▸ **COLLECTED MATERIAL**:
>>>

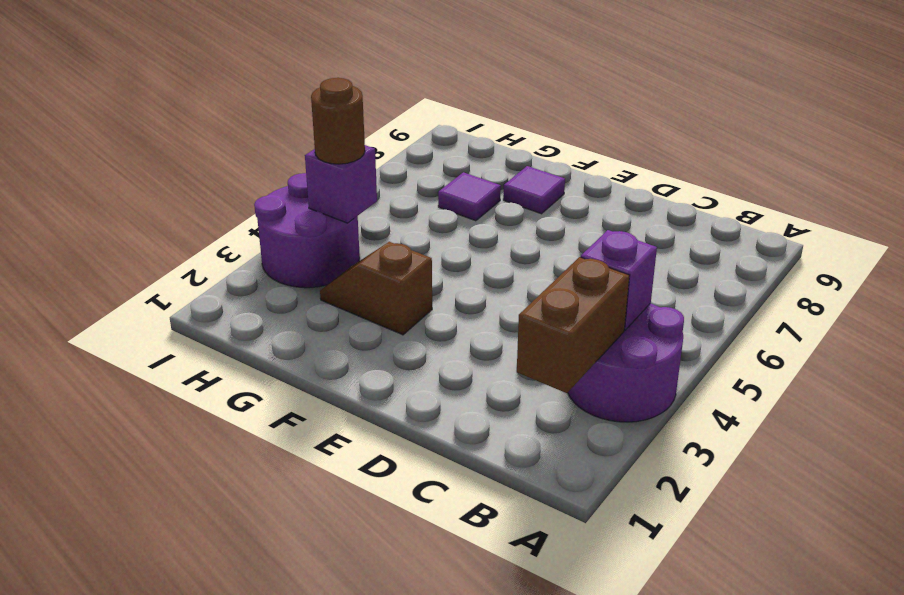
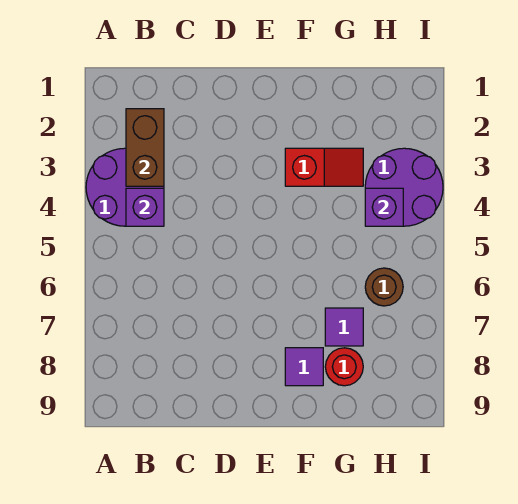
brown slope F3:G3 level 1 top F -> red slope F3:G3 level 1 top F
none -> red round brick G8 level 1
brown round brick H4 level 3 -> brown round brick H6 level 1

<<<

▸ **PROBLEM**: Once the line containing "none -> red round brick G8 level 1" is found, print it and every line after it through the end of the listing, exactly and alone.

▸ **SOLUTION FOR THIS TASK**:
none -> red round brick G8 level 1
brown round brick H4 level 3 -> brown round brick H6 level 1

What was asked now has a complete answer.